Please go line by line through the material and copy each one containing the word "coordinates".

━━━━━━━━━━━━━━━━

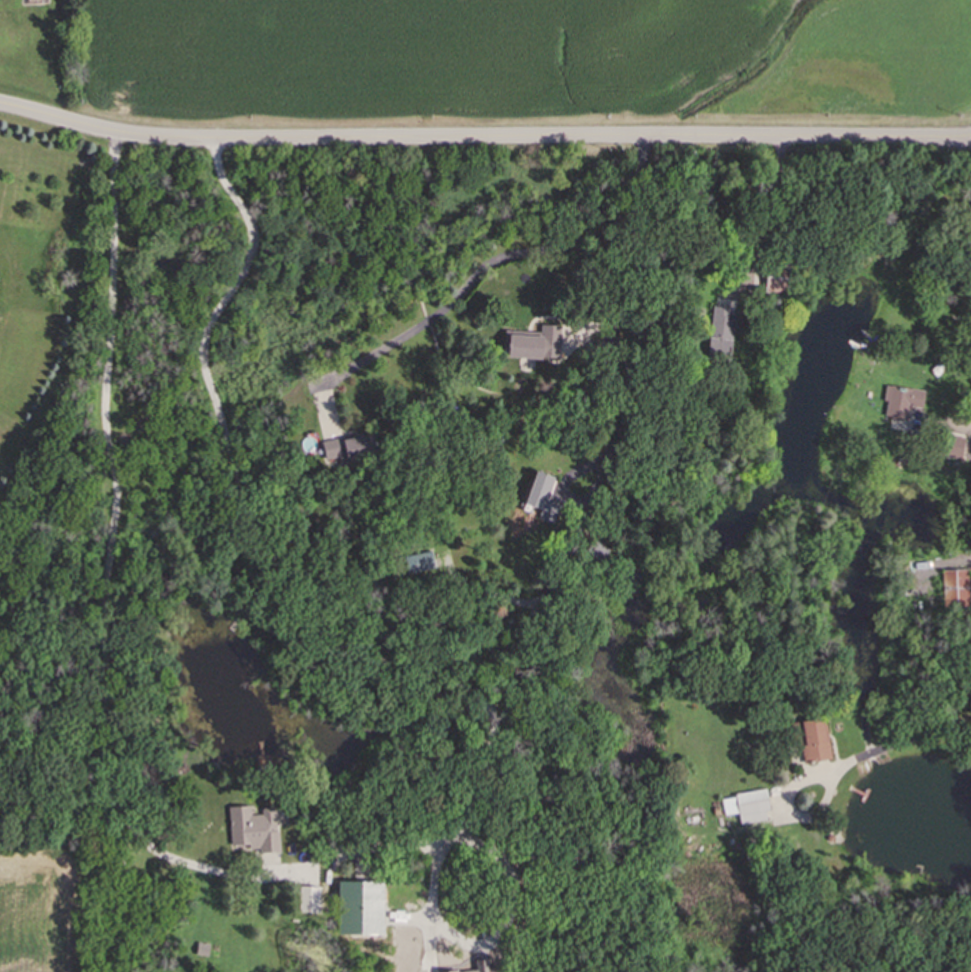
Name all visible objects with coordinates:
road: (963, 130)
road: (476, 137)
road: (496, 257)
building: (778, 287)
building: (722, 335)
building: (537, 346)
building: (913, 400)
building: (954, 448)
building: (350, 450)
building: (541, 493)
building: (421, 564)
building: (956, 590)
road: (102, 671)
building: (816, 742)
road: (881, 746)
building: (747, 805)
building: (254, 831)
building: (311, 901)

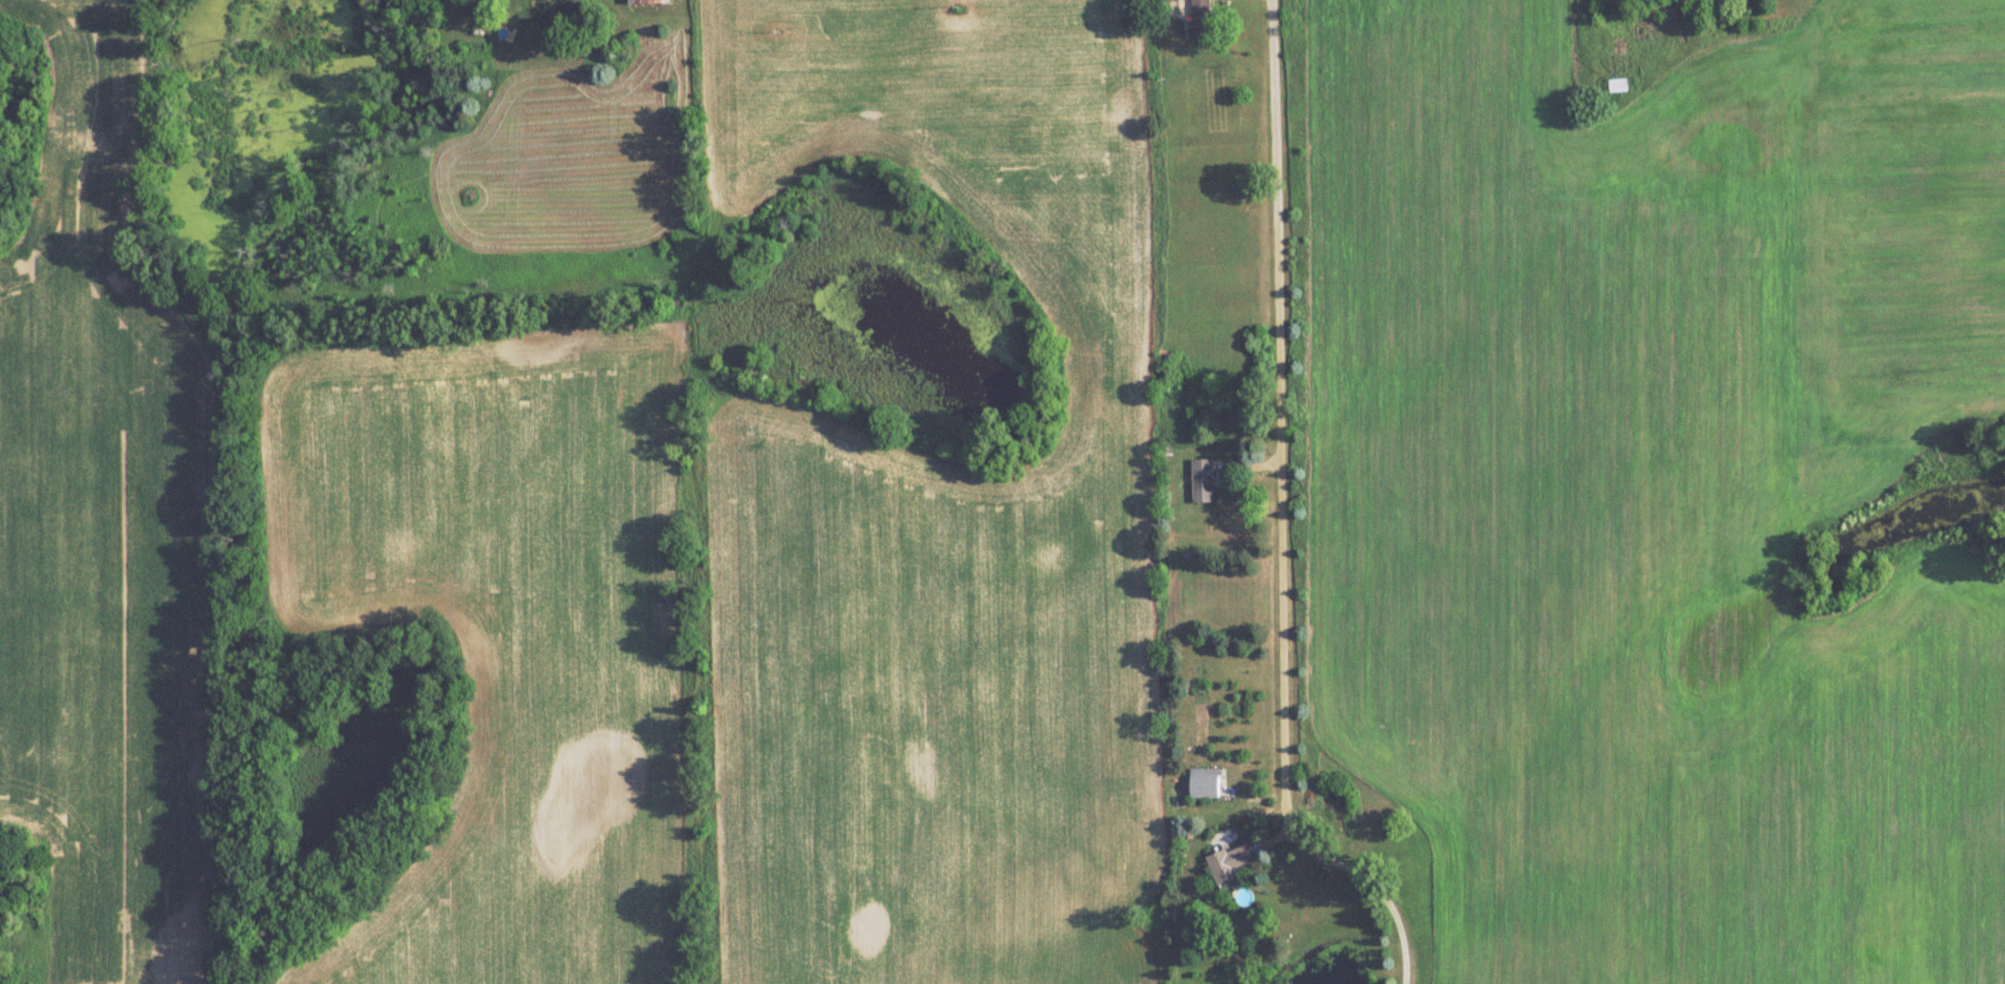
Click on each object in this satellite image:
building: (649, 1)
building: (1201, 19)
building: (1617, 84)
building: (1202, 481)
road: (1282, 519)
building: (1205, 781)
building: (1229, 863)

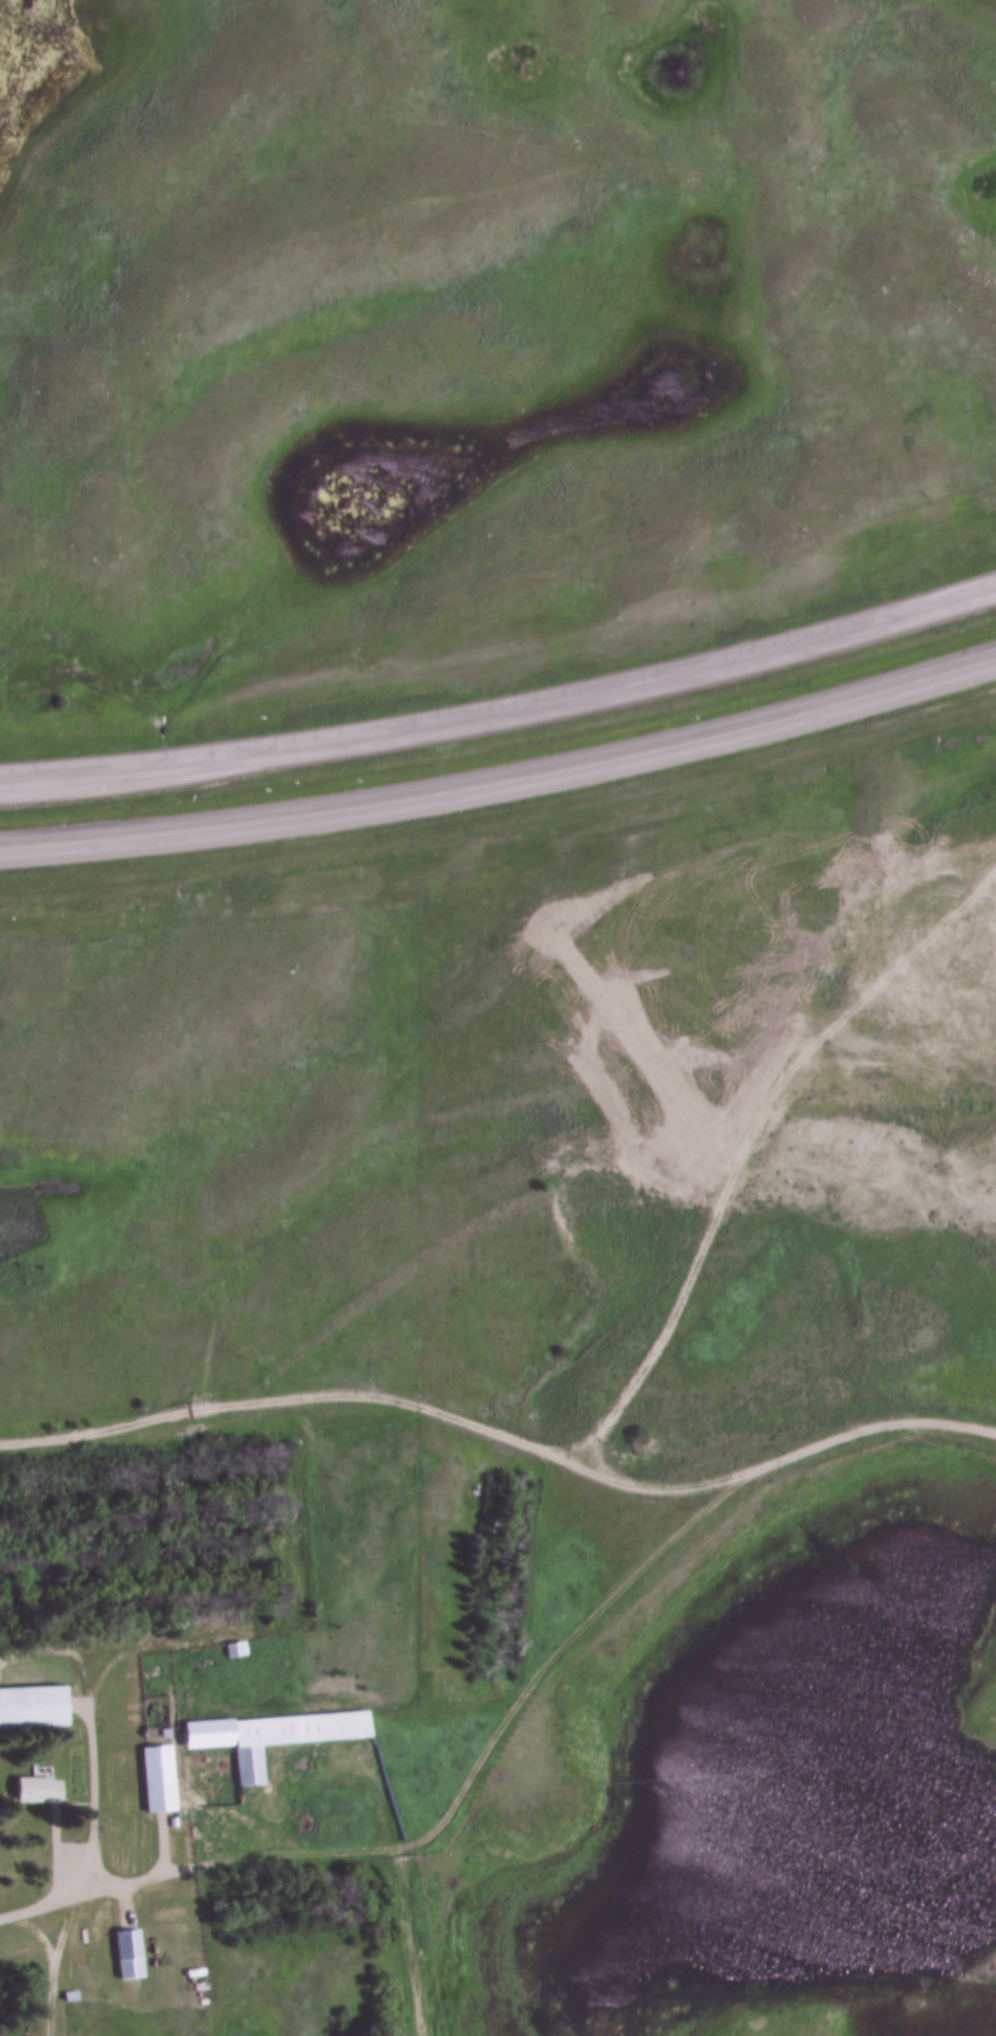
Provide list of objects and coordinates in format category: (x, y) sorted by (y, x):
road: (503, 716)
road: (502, 779)
road: (503, 1438)
building: (33, 1708)
building: (273, 1737)
building: (158, 1779)
building: (36, 1790)
road: (91, 1803)
road: (373, 1850)
road: (109, 1885)
road: (37, 1933)
building: (128, 1954)
road: (53, 1963)

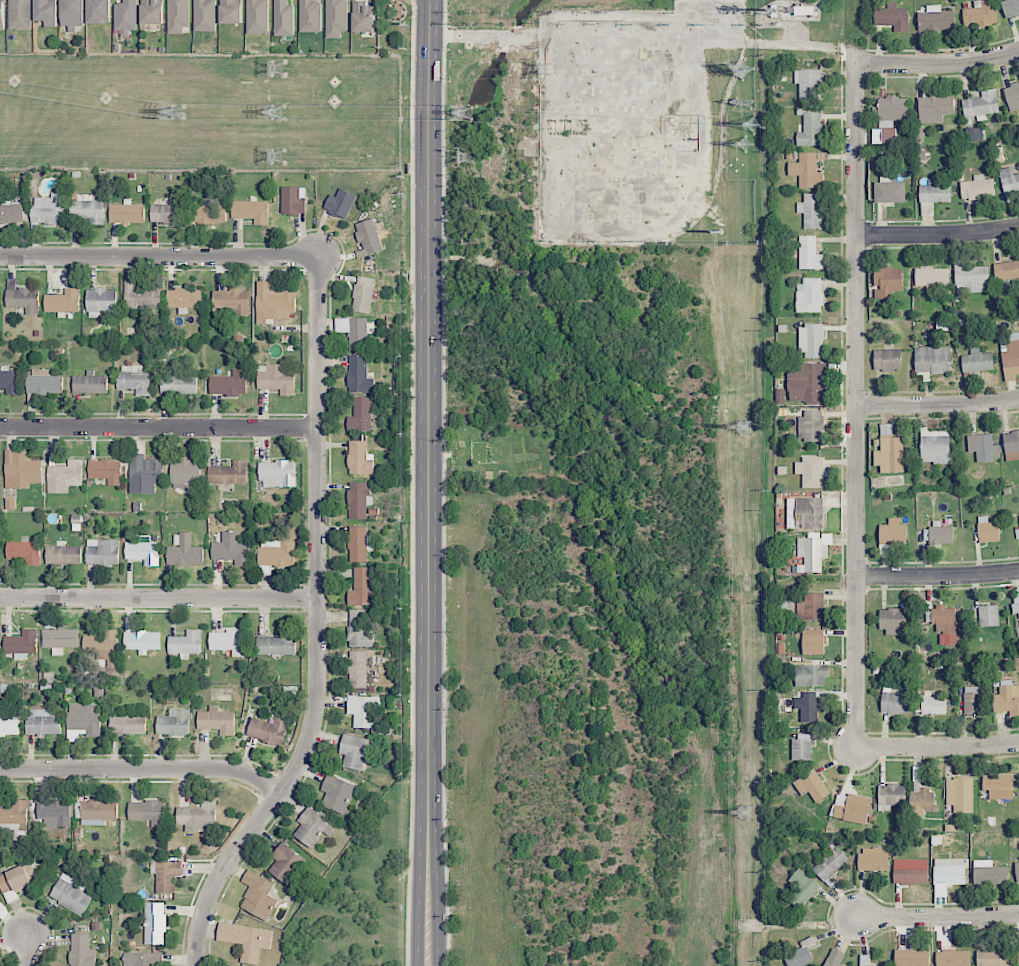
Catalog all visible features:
building: (1010, 8)
building: (804, 9)
building: (774, 10)
building: (98, 11)
building: (152, 11)
building: (231, 11)
building: (47, 12)
building: (980, 13)
building: (72, 14)
building: (2, 15)
building: (20, 15)
building: (205, 15)
building: (125, 16)
building: (177, 16)
building: (257, 16)
building: (310, 16)
building: (362, 17)
building: (892, 17)
building: (283, 18)
building: (336, 18)
building: (936, 19)
road: (789, 32)
road: (484, 35)
road: (689, 39)
road: (846, 55)
road: (937, 62)
power tower: (277, 68)
power tower: (547, 68)
power tower: (744, 69)
building: (809, 83)
building: (1012, 96)
power tower: (743, 103)
building: (981, 104)
building: (937, 107)
power tower: (176, 112)
power tower: (277, 112)
power tower: (465, 112)
power tower: (754, 123)
building: (810, 130)
building: (974, 134)
building: (888, 135)
power tower: (744, 143)
power tower: (278, 156)
power tower: (466, 156)
building: (807, 169)
building: (1009, 181)
building: (977, 187)
building: (889, 191)
building: (934, 191)
building: (292, 201)
building: (340, 203)
building: (48, 209)
building: (10, 210)
building: (88, 210)
building: (811, 210)
building: (168, 211)
building: (251, 211)
building: (127, 213)
building: (208, 213)
power tower: (721, 232)
road: (937, 235)
building: (369, 236)
building: (809, 253)
road: (160, 255)
building: (1006, 270)
building: (932, 276)
building: (969, 276)
building: (887, 281)
building: (363, 294)
building: (810, 294)
building: (22, 297)
building: (140, 297)
building: (184, 297)
building: (63, 301)
building: (100, 301)
building: (231, 301)
building: (273, 303)
building: (354, 331)
building: (811, 340)
building: (1010, 355)
building: (887, 359)
building: (932, 360)
building: (977, 361)
building: (359, 375)
building: (276, 378)
building: (134, 379)
building: (9, 381)
building: (44, 382)
building: (807, 382)
building: (90, 383)
building: (178, 383)
building: (229, 383)
road: (855, 405)
road: (937, 407)
building: (360, 415)
building: (811, 425)
road: (159, 428)
power tower: (746, 430)
building: (1011, 445)
building: (936, 446)
building: (983, 447)
building: (890, 454)
building: (360, 458)
building: (21, 470)
building: (105, 470)
building: (810, 471)
building: (185, 473)
building: (229, 473)
building: (277, 473)
building: (144, 474)
building: (64, 476)
road: (427, 482)
building: (358, 500)
building: (805, 513)
building: (987, 529)
building: (892, 532)
building: (941, 533)
building: (359, 543)
building: (231, 549)
building: (24, 551)
building: (184, 551)
building: (102, 552)
building: (143, 552)
building: (813, 552)
building: (277, 553)
building: (63, 554)
road: (938, 576)
building: (361, 587)
road: (158, 599)
building: (1016, 604)
building: (811, 607)
building: (988, 615)
building: (892, 620)
building: (944, 624)
road: (317, 626)
building: (360, 628)
building: (60, 638)
building: (142, 640)
building: (813, 641)
building: (229, 642)
building: (21, 644)
building: (185, 644)
building: (277, 644)
building: (103, 645)
building: (358, 669)
building: (811, 675)
building: (1007, 698)
building: (973, 700)
building: (894, 701)
building: (934, 705)
building: (808, 706)
building: (363, 709)
building: (217, 720)
building: (42, 721)
building: (82, 721)
building: (174, 723)
building: (10, 725)
building: (127, 725)
building: (268, 730)
road: (938, 746)
building: (801, 747)
building: (354, 751)
road: (143, 767)
building: (812, 785)
building: (999, 786)
building: (337, 793)
building: (960, 794)
building: (890, 796)
building: (851, 808)
building: (52, 810)
building: (13, 811)
building: (95, 811)
building: (148, 812)
power tower: (748, 814)
building: (198, 816)
building: (313, 827)
building: (873, 858)
building: (286, 863)
building: (831, 864)
building: (1017, 870)
building: (949, 871)
building: (166, 874)
building: (910, 874)
building: (989, 874)
building: (13, 882)
building: (802, 888)
building: (71, 894)
building: (258, 895)
building: (1, 906)
road: (937, 916)
building: (154, 923)
building: (246, 939)
building: (81, 951)
road: (27, 953)
building: (909, 953)
building: (1018, 953)
building: (801, 954)
building: (834, 957)
building: (993, 957)
building: (953, 958)
building: (142, 959)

━━━━━━━━━━━━━━━━

- _Task answer_
Name all visible objects with coordinates:
Provide list of objects and coordinates in format category: (x, y) sorted by (y, x):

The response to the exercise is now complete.